→ **Exercise objective**:
Each line from the one containing "BT3: 9V (plus" through the last line of the records below is to be set down exactly; the rest stays out.

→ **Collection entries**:
== Segment start ==
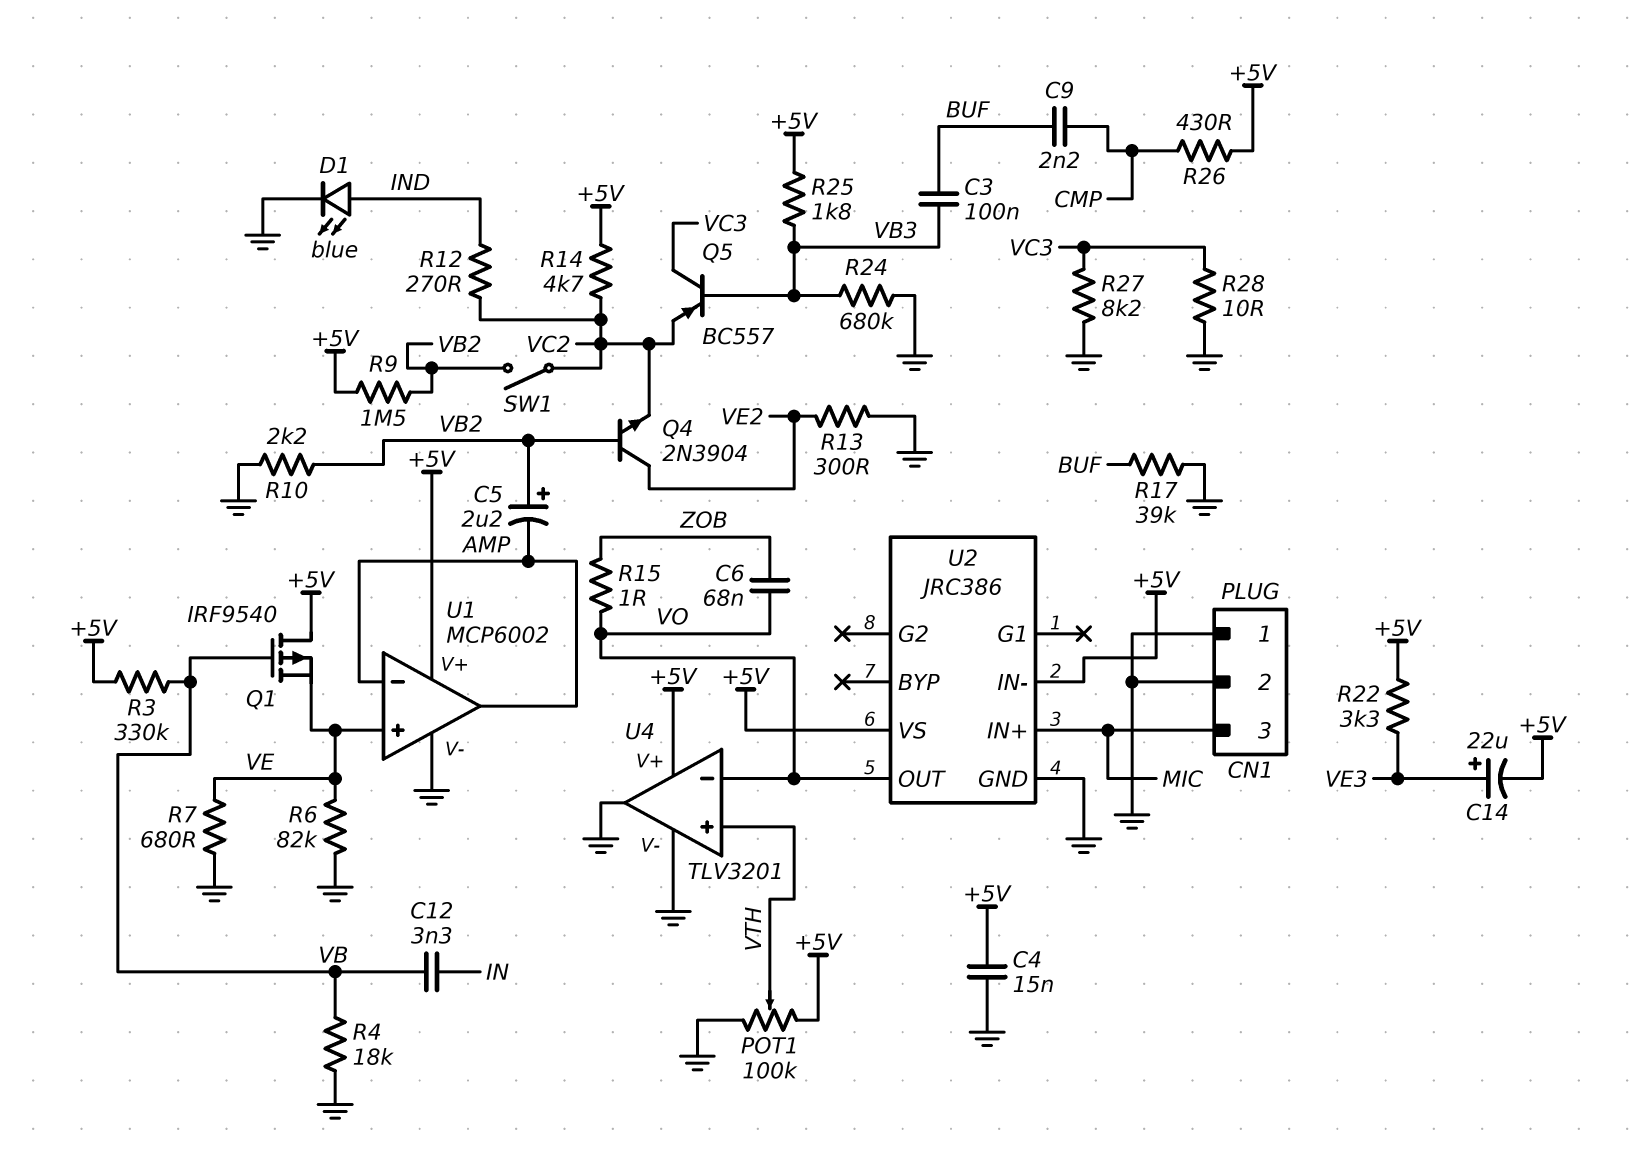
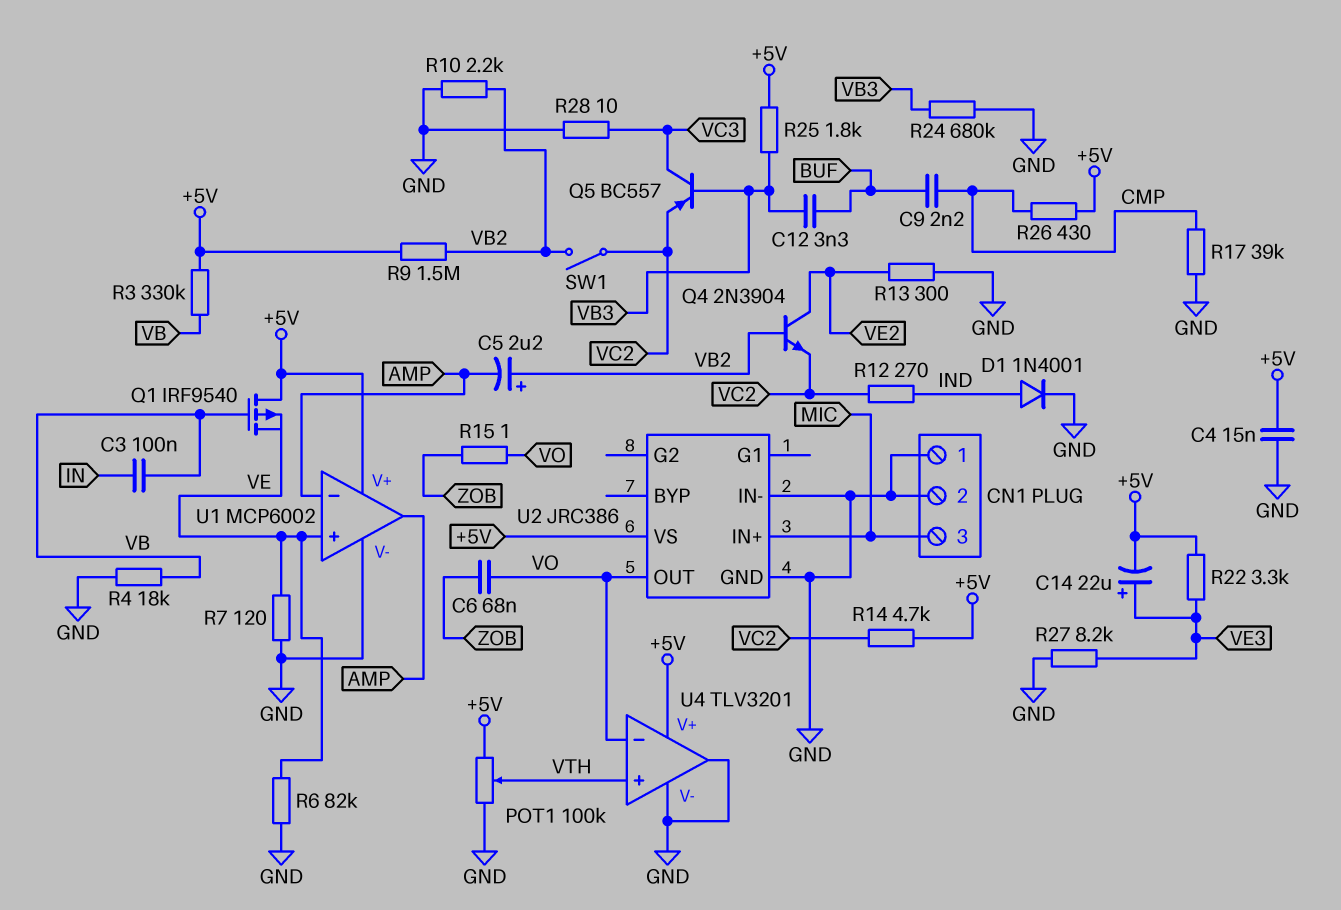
C3: 100nF (BUF, VB3) -> 100nF (IN, VB)
C12: 3.3nF (IN, VB) -> 3.3nF (BUF, VB3)
D1: LED blue (A IND, K GND) -> diode 1N4001 (A IND, K GND)
R7: 680 (GND, VE) -> 120 (GND, VE)
R17: 39k (BUF, GND) -> 39k (CMP, GND)
R27: 8.2k (GND, VC3) -> 8.2k (GND, VE3)
U2 pin IN-: +5V -> GND

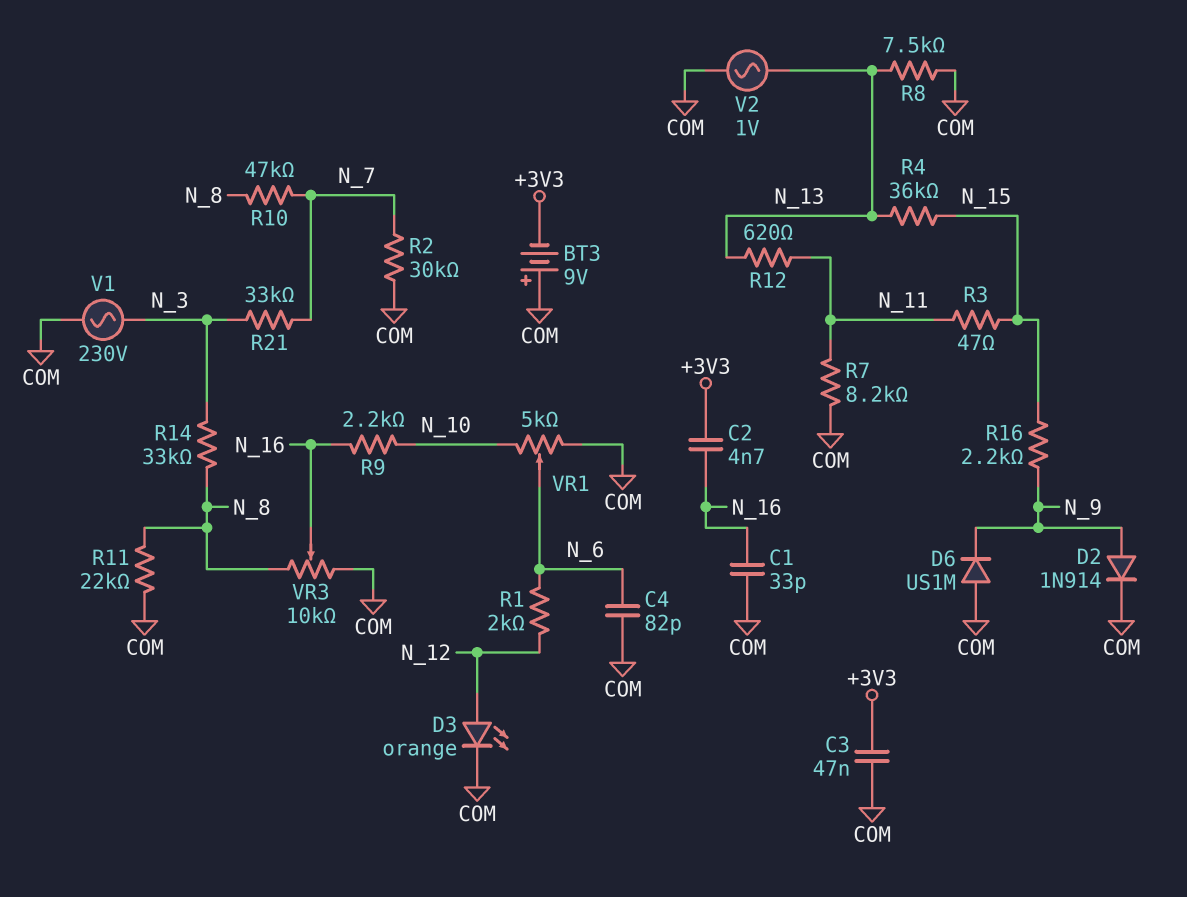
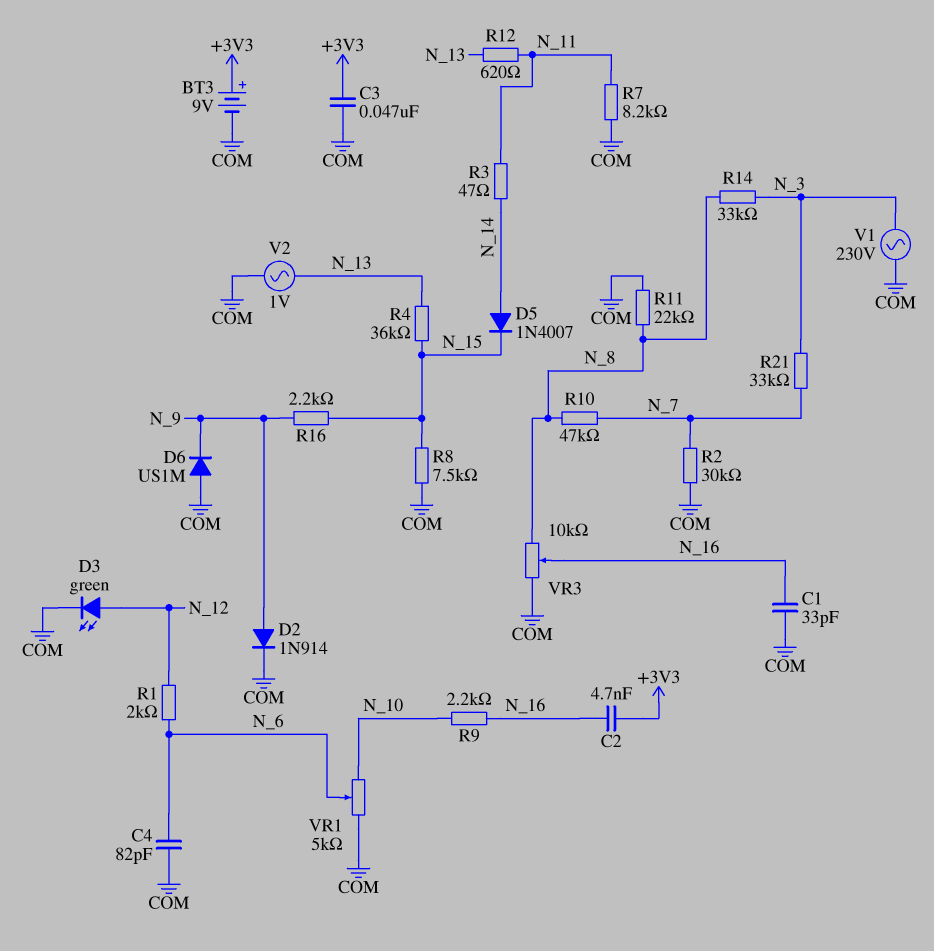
BT3: 9V (plus COM, minus +3V3) -> 9V (plus +3V3, minus COM)
D3: LED orange (A N_12, K COM) -> LED green (A N_12, K COM)
D5: none -> diode 1N4007 (A N_14, K N_15)
R3: 47 (N_11, N_15) -> 47 (N_11, N_14)
R8: 7.5k (COM, N_13) -> 7.5k (COM, N_15)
== Segment end ==
→ **The answer**:
BT3: 9V (plus COM, minus +3V3) -> 9V (plus +3V3, minus COM)
D3: LED orange (A N_12, K COM) -> LED green (A N_12, K COM)
D5: none -> diode 1N4007 (A N_14, K N_15)
R3: 47 (N_11, N_15) -> 47 (N_11, N_14)
R8: 7.5k (COM, N_13) -> 7.5k (COM, N_15)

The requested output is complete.